## Version comparison data

--------

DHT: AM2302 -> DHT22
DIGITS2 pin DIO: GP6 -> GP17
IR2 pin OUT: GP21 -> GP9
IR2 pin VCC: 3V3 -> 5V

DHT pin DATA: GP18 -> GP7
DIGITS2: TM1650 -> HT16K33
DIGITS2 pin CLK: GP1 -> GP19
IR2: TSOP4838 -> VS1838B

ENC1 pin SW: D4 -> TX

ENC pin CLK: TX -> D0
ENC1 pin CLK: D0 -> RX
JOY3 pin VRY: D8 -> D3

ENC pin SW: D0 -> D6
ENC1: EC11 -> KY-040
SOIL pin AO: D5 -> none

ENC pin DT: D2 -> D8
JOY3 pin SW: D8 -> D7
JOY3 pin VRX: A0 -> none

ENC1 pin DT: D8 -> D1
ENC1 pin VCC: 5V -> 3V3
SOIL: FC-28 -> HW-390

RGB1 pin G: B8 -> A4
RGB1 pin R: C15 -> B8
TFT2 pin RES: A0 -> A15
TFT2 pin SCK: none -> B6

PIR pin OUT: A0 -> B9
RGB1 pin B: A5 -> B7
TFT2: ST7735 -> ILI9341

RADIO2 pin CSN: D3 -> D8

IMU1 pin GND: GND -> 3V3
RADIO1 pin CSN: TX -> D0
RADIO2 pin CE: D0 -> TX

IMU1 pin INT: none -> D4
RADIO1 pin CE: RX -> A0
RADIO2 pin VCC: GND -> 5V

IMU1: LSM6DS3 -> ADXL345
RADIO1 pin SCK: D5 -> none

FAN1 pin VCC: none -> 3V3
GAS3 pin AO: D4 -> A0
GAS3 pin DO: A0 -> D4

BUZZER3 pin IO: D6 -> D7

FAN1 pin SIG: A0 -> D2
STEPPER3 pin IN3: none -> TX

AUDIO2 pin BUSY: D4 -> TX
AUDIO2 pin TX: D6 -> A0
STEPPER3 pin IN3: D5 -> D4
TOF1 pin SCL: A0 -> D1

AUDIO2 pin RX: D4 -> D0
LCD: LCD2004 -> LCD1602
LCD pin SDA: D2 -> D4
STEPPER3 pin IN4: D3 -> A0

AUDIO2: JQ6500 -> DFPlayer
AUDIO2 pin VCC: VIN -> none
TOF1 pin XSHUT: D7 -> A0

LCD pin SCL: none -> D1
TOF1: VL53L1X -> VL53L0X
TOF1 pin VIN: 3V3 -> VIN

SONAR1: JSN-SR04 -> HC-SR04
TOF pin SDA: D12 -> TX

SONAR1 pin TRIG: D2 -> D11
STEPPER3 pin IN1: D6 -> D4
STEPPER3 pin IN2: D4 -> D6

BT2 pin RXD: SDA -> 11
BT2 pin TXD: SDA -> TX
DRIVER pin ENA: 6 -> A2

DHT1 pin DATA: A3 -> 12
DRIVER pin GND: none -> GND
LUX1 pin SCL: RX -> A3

--------

Across all the records, find the lines containing the word "none" and reproduce each one.

SOIL pin AO: D5 -> none
JOY3 pin VRX: A0 -> none
TFT2 pin SCK: none -> B6
IMU1 pin INT: none -> D4
RADIO1 pin SCK: D5 -> none
FAN1 pin VCC: none -> 3V3
STEPPER3 pin IN3: none -> TX
AUDIO2 pin VCC: VIN -> none
LCD pin SCL: none -> D1
DRIVER pin GND: none -> GND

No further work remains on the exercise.